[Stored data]
◆ ◆ ◆
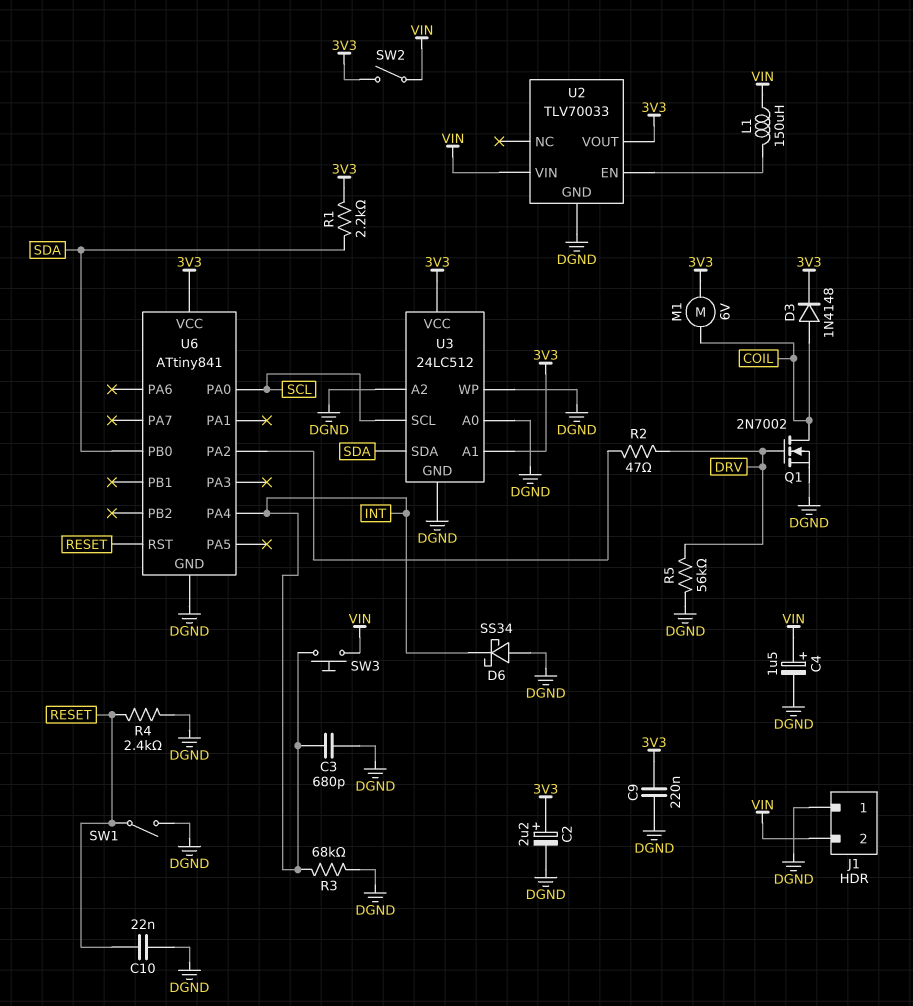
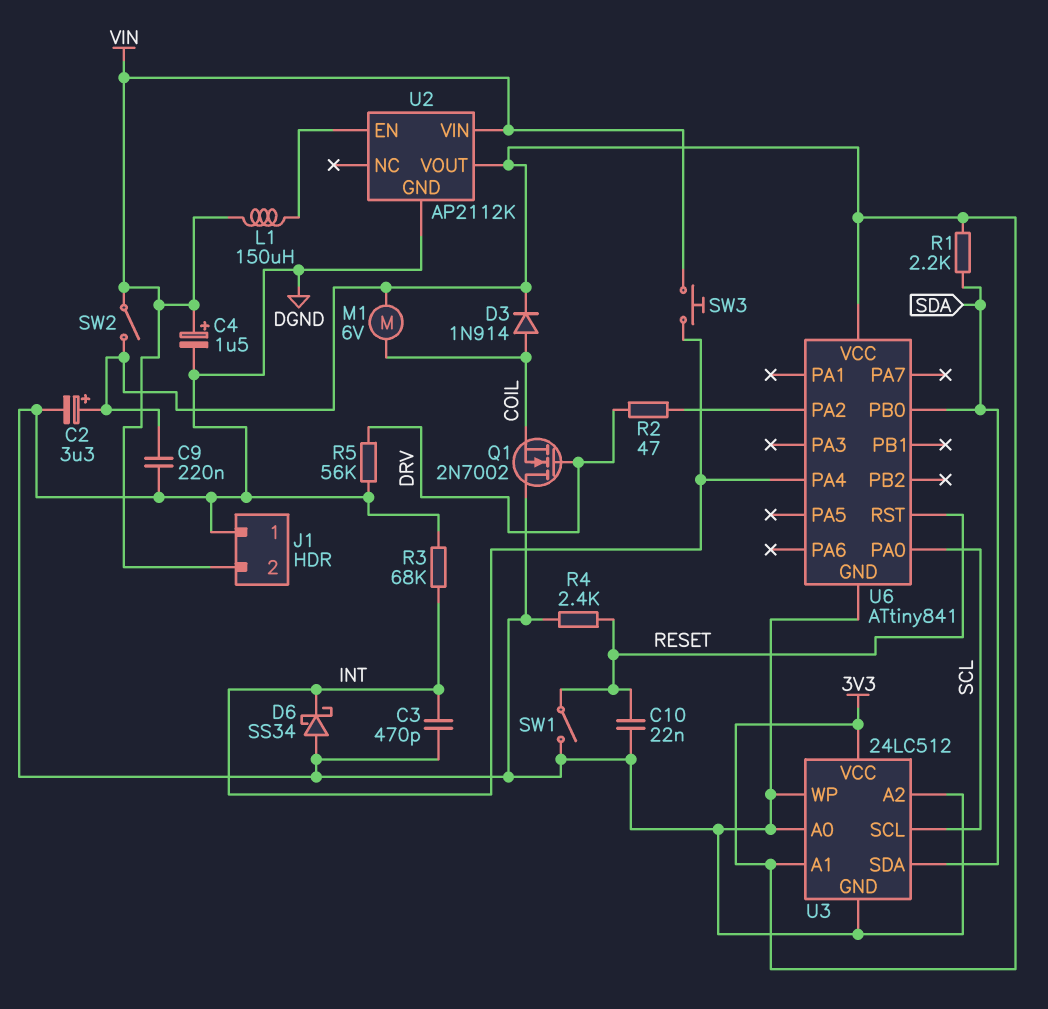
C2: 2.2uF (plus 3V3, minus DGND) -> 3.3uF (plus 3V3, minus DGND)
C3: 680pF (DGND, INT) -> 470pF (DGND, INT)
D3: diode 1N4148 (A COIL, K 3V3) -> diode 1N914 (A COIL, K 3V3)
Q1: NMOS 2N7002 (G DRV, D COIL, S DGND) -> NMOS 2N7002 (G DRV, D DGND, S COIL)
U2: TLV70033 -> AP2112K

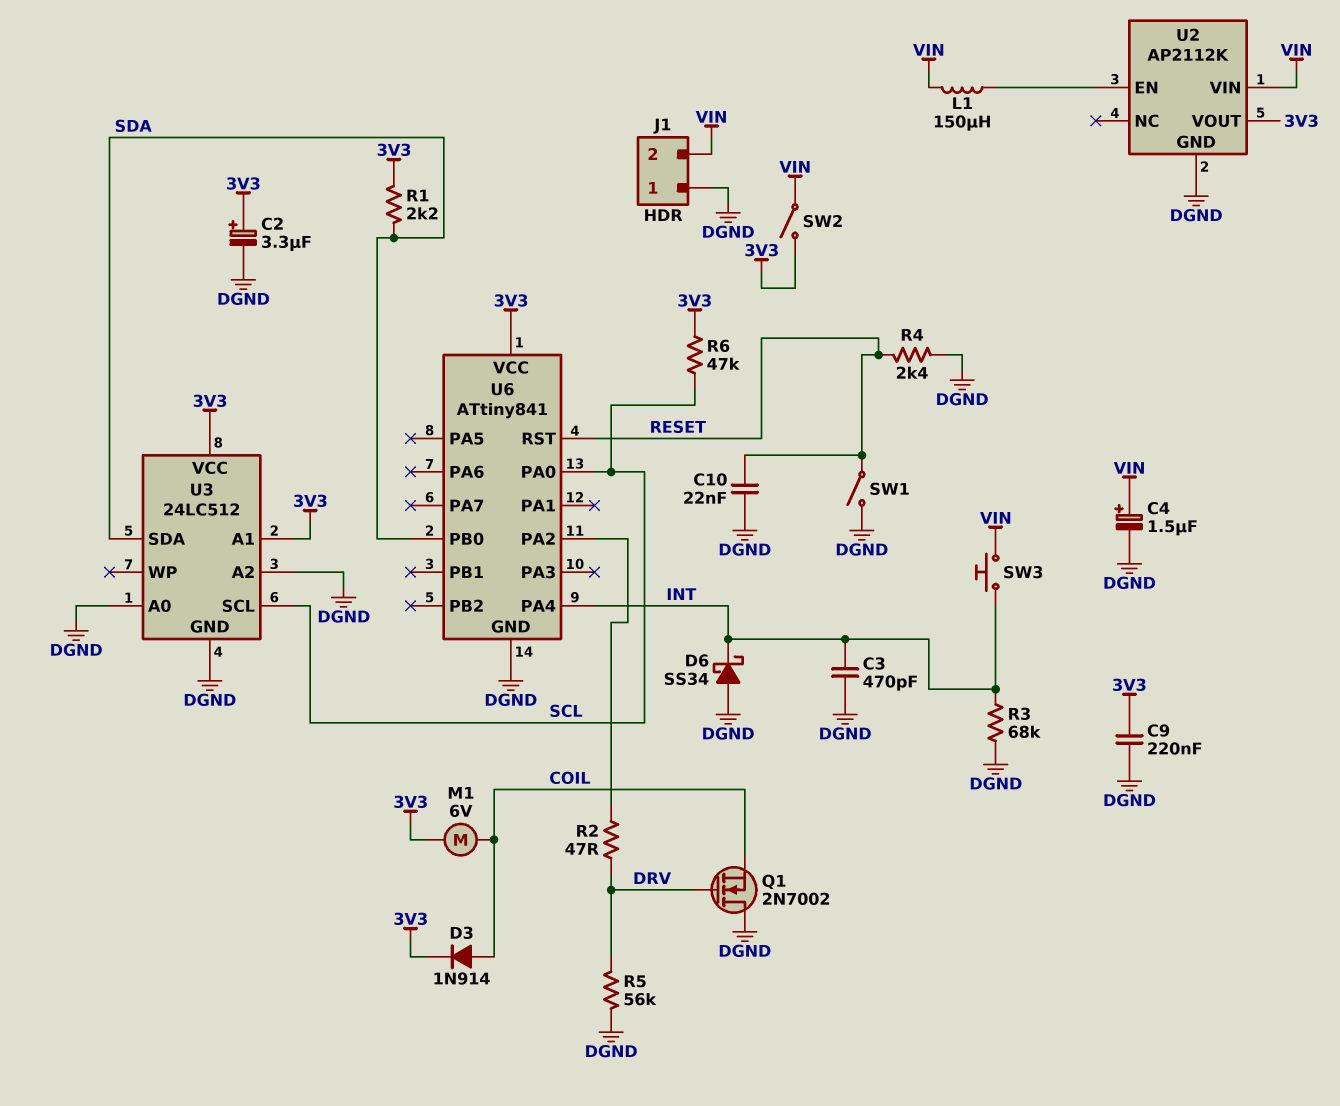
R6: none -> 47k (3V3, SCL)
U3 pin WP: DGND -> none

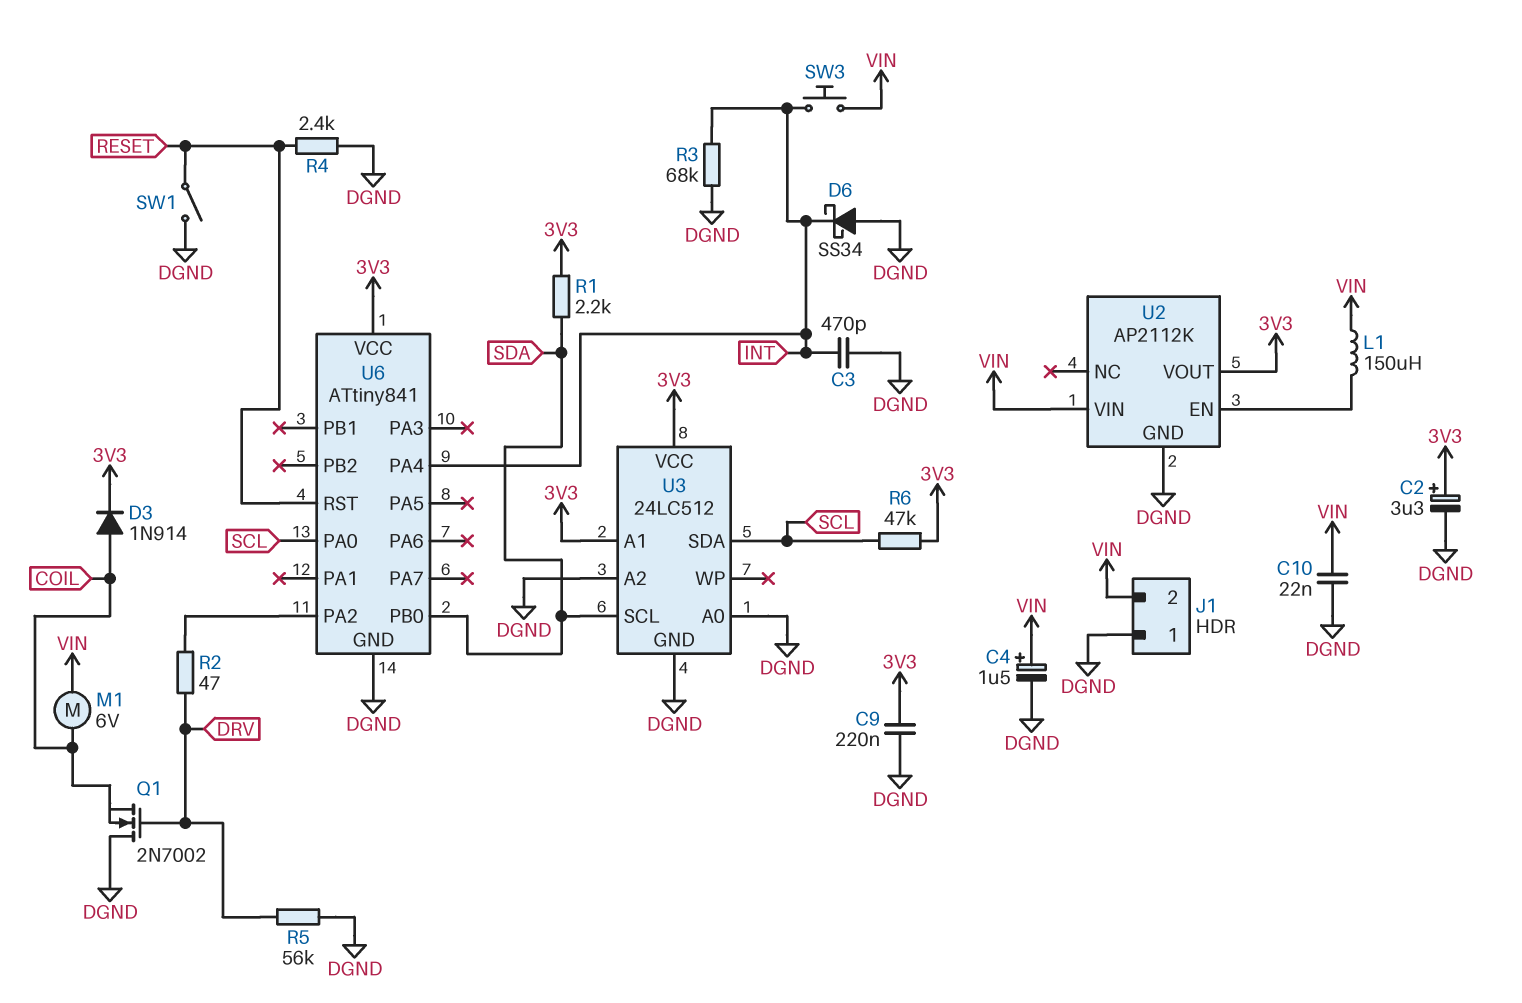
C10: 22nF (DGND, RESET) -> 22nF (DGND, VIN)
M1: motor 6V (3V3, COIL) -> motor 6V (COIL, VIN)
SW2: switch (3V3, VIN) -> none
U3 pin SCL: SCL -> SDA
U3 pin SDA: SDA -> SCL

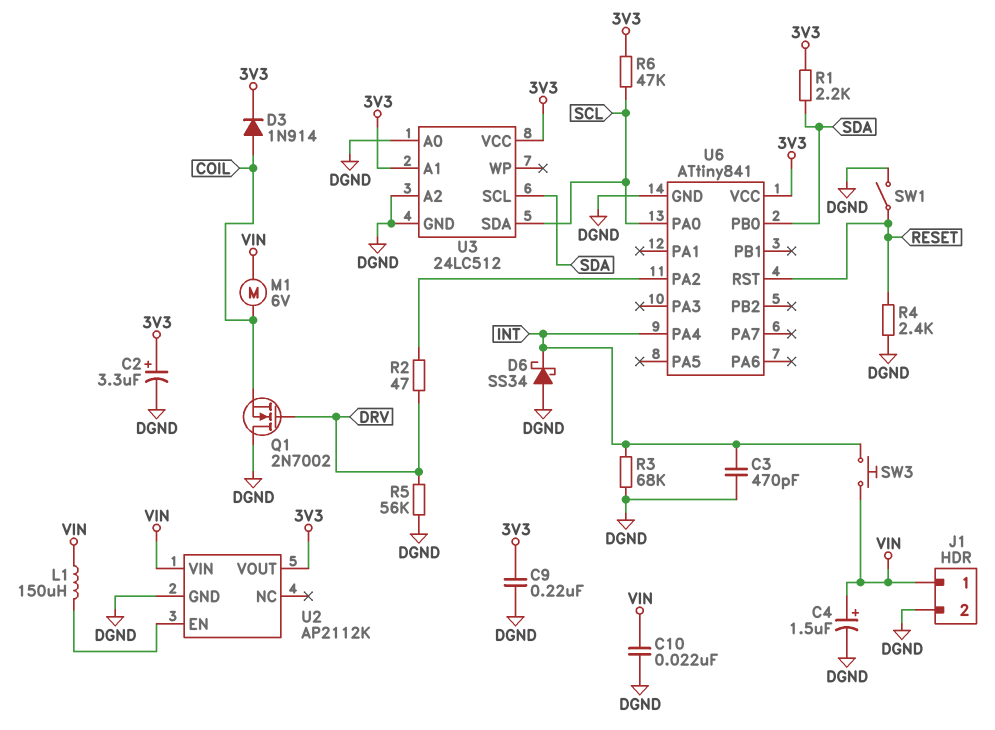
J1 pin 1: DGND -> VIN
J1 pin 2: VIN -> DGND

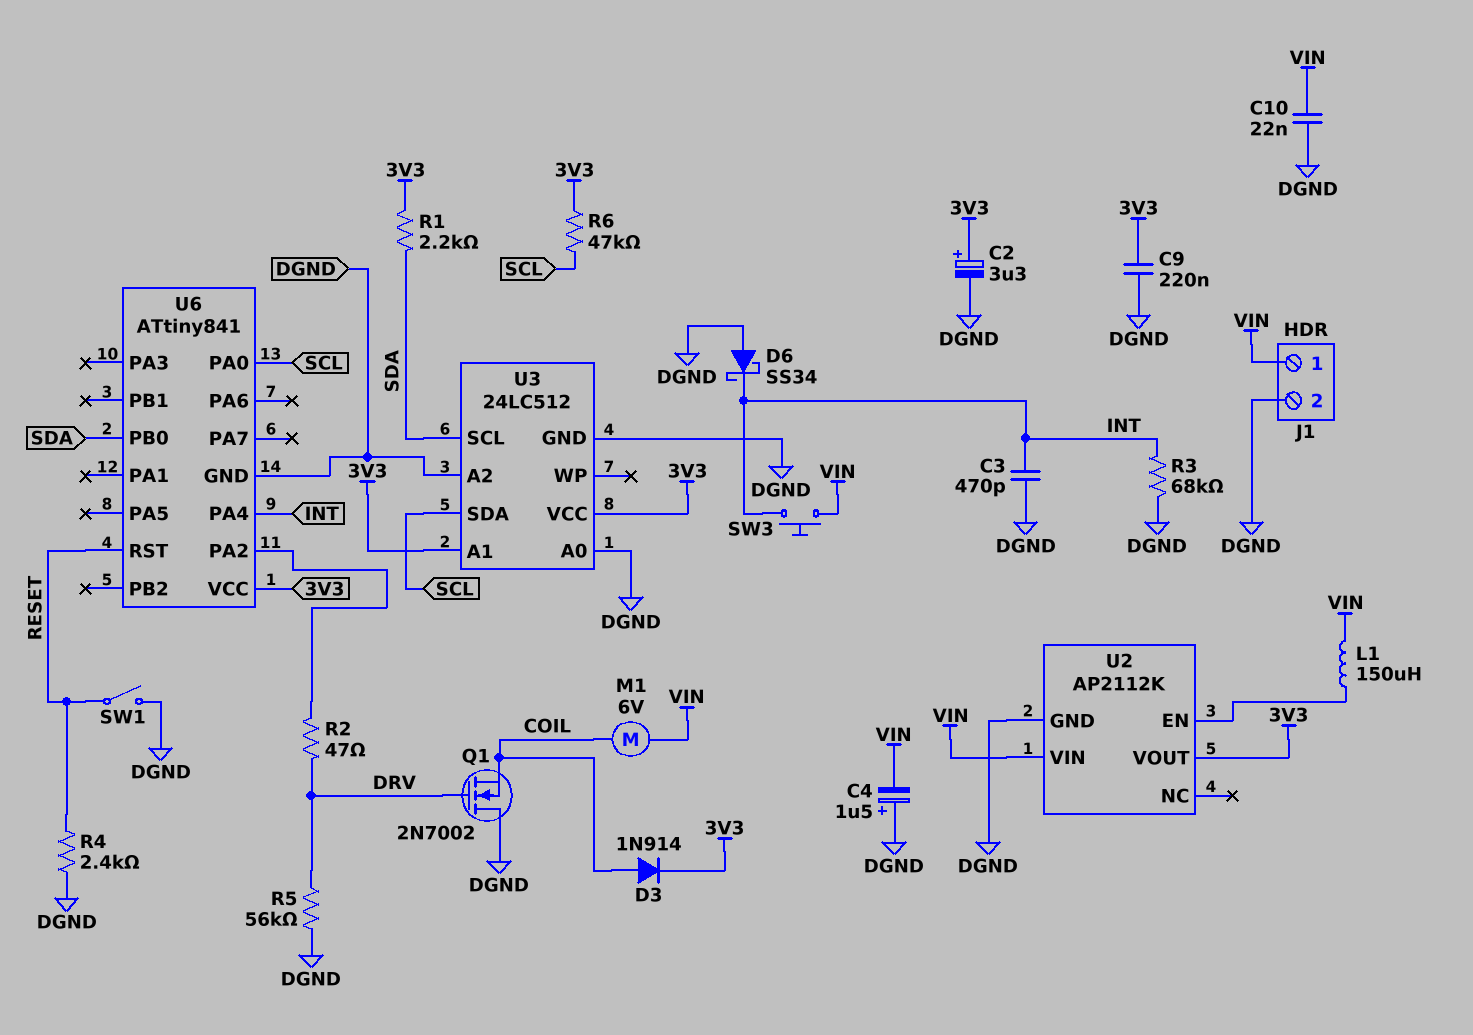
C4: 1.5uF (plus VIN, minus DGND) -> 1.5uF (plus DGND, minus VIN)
◆ ◆ ◆
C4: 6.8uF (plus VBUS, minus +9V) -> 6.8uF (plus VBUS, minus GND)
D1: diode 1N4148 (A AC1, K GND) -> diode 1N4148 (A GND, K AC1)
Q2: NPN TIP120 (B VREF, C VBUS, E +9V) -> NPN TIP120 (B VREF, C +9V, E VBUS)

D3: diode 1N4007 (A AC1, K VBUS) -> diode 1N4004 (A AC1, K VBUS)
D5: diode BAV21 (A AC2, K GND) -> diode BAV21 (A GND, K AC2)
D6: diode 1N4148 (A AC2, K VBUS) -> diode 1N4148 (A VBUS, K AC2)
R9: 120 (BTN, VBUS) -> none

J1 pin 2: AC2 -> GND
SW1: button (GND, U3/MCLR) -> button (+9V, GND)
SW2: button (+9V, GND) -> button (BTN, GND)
◆ ◆ ◆
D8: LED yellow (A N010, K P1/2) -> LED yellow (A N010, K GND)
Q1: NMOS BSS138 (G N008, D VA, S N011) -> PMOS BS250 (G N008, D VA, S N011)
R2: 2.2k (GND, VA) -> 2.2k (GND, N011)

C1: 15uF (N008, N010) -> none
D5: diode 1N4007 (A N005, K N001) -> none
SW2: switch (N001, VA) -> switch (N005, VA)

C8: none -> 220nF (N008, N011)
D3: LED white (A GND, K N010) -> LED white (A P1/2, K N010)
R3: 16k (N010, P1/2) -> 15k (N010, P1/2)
◆ ◆ ◆
## Exercise brief
Across the entries, each line containing the word "VBUS" is to be counted once; the total alone is to be given.

## Output for this exercise
5